**Required action**
Collect every line in the records below that contains the word "white".

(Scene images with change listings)
____________

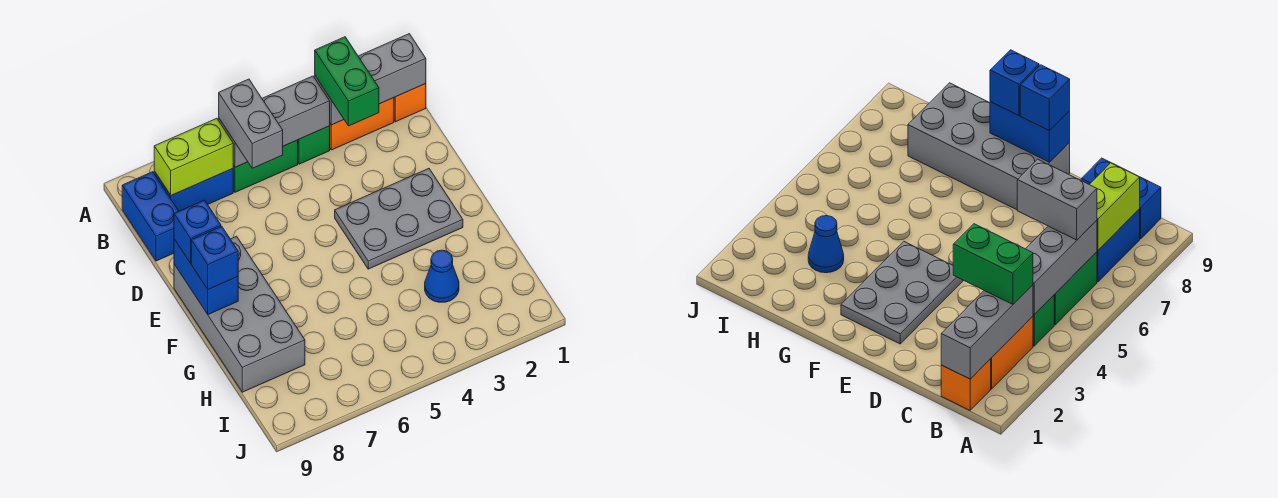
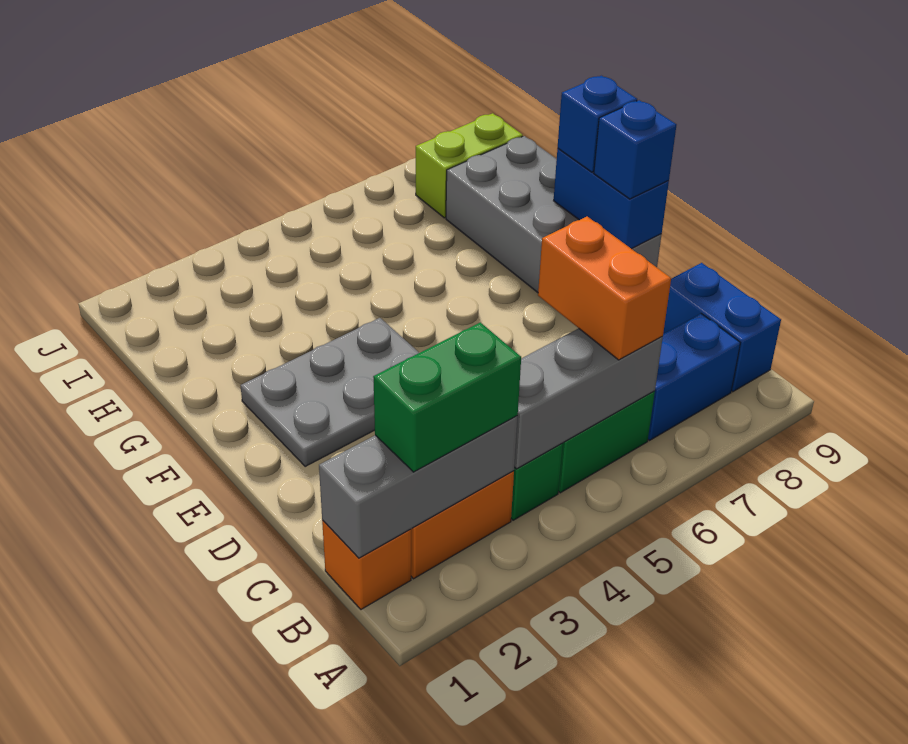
green 1x2 brick [315,37,379,126] -> green 1x2 brick turned to [373,322,521,472]
grey 1x2 brick [219,79,283,168] -> orange 1x2 brick [538,217,671,360]
lime 1x2 brick [154,118,233,195] -> lime 1x2 brick moved to [416,113,523,218]
blue 1x1 cone [425,250,459,302] -> none

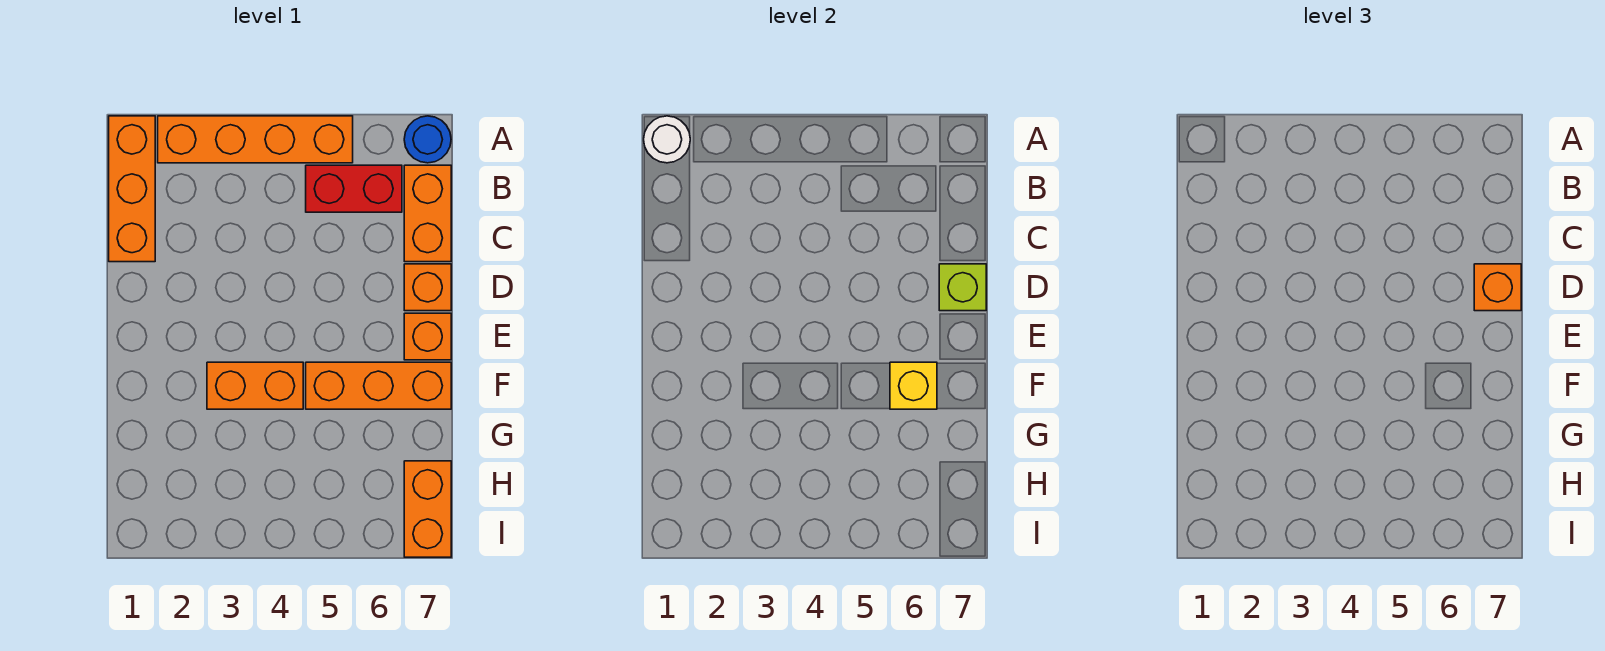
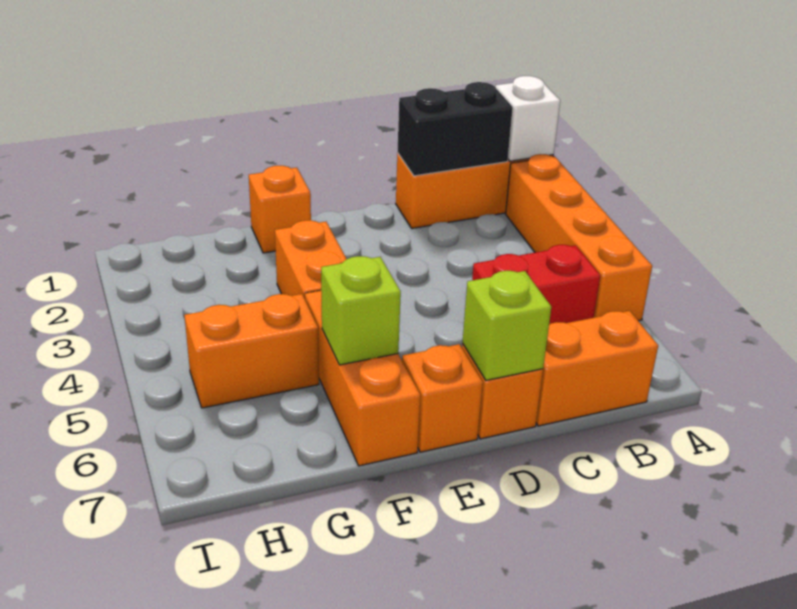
white 1x1 round brick [644,116,690,163] -> white 1x1 brick [495,76,560,161]
blue 1x1 round brick [404,116,451,163] -> none
none -> black 1x2 brick [398,82,513,176]
red 1x2 brick [306,165,402,212] -> red 1x2 brick turned to [472,245,600,324]
orange 1x1 brick [1474,264,1521,311] -> orange 1x1 brick moved to [249,166,311,253]
yellow 1x1 brick [890,362,937,409] -> lime 1x1 brick [321,256,401,365]
orange 1x2 brick [404,461,451,557] -> orange 1x2 brick moved to [184,294,319,408]

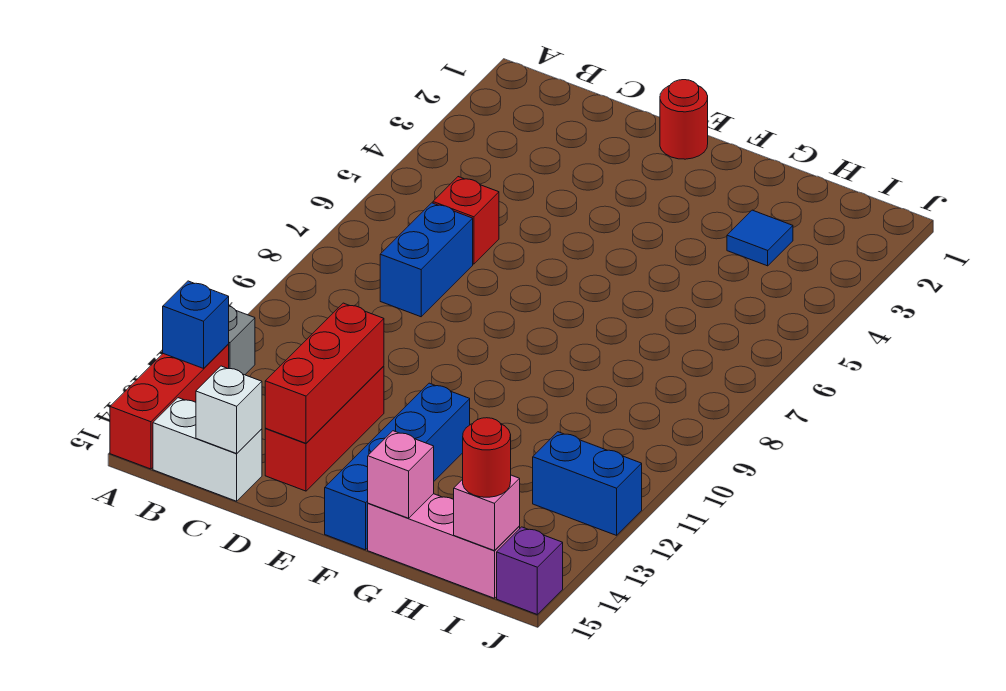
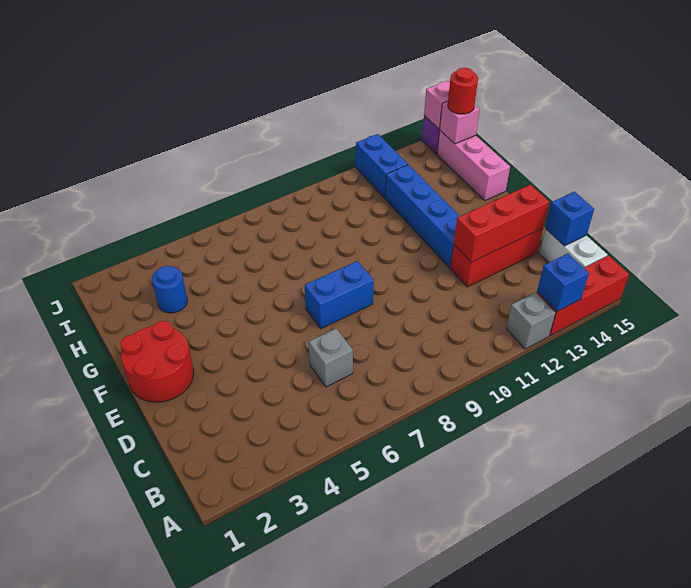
red 1x1 brick [433,177,499,264] -> grey 1x1 brick [309,329,353,387]
blue 1x2 brick [380,203,473,317] -> blue 1x2 brick moved to [305,261,374,329]
white 1x1 brick [196,366,262,453] -> blue 1x1 brick [545,192,594,246]
red 1x1 round brick [660,80,708,159] -> red 2x2 round brick [121,321,194,402]
blue 1x4 brick [325,383,470,550] -> blue 1x4 brick turned to [385,165,460,268]
pink 1x1 brick [368,431,434,518] -> pink 1x1 brick moved to [424,81,450,129]
blue 1x1 tile [727,210,793,266] -> blue 1x1 round brick [152,266,187,313]

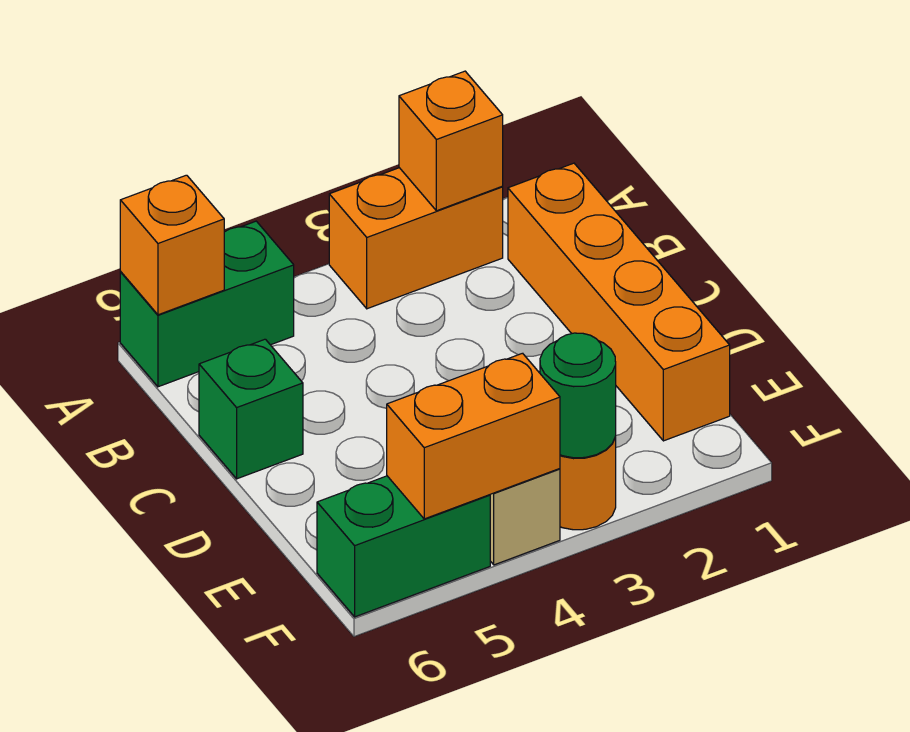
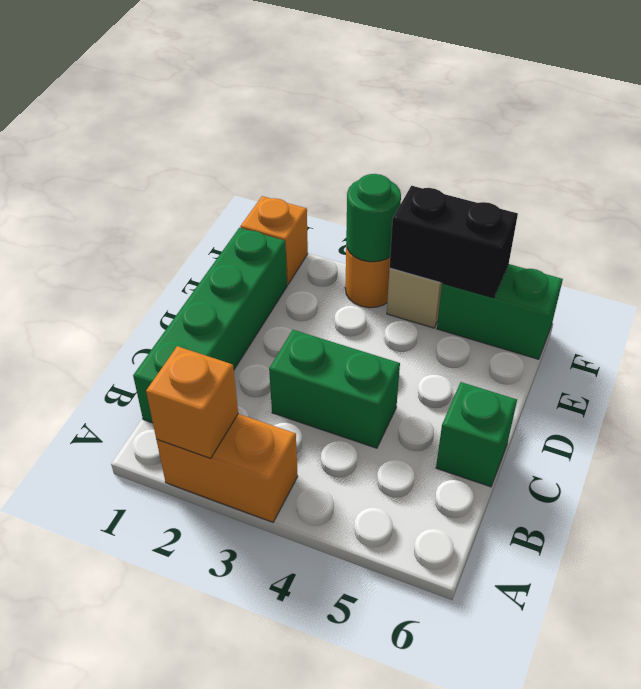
green 1x2 brick [120,221,294,387] -> green 1x2 brick moved to [269,330,400,448]
orange 1x1 brick [120,175,224,315] -> orange 1x1 brick moved to [240,196,308,284]
orange 1x4 brick [508,163,730,441] -> green 1x4 brick [133,228,287,423]
orange 1x2 brick [387,353,560,519] -> black 1x2 brick [390,186,518,298]

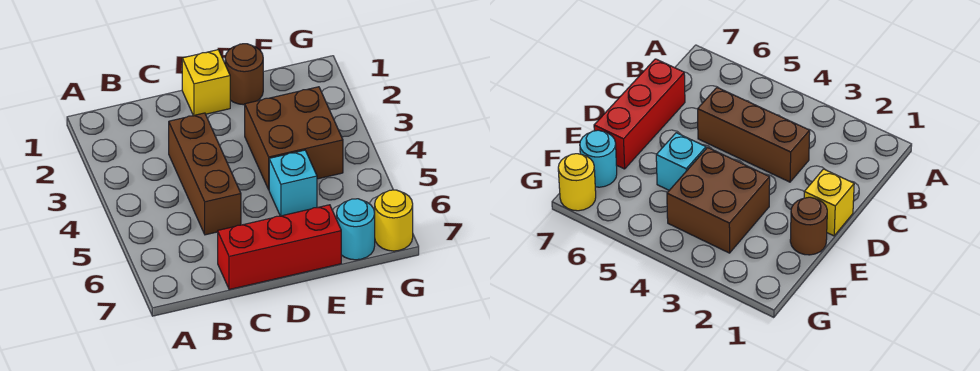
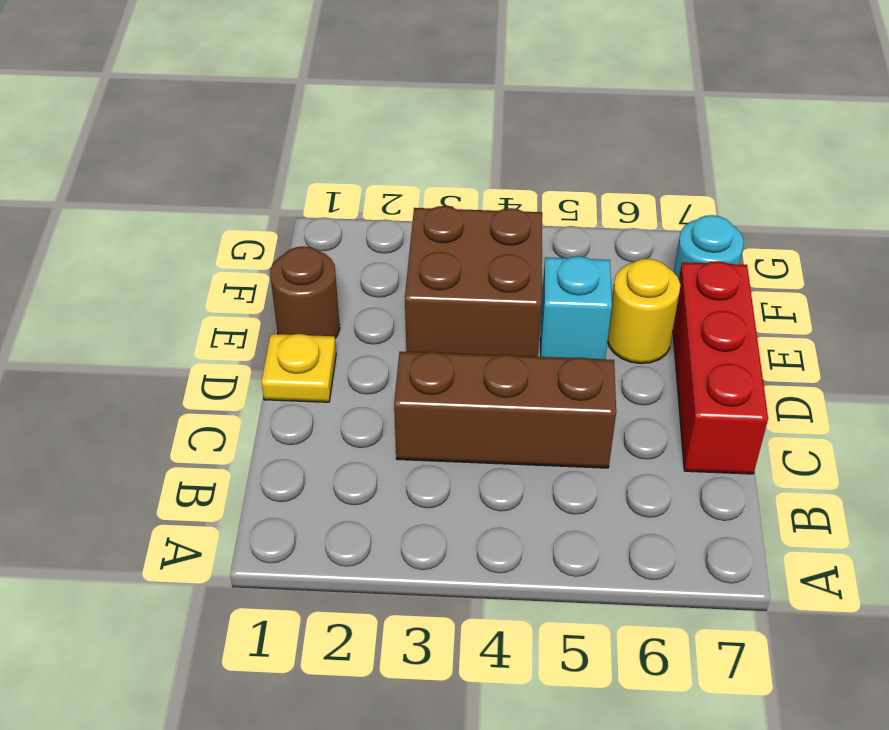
yellow 1x1 brick [182,50,230,116] -> yellow 1x1 plate [261,334,336,402]
yellow 1x1 round brick [374,190,413,251] -> yellow 1x1 round brick moved to [608,259,680,364]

____________

**Finished exercise**
white 1x1 round brick [644,116,690,163] -> white 1x1 brick [495,76,560,161]
white 1x1 brick [196,366,262,453] -> blue 1x1 brick [545,192,594,246]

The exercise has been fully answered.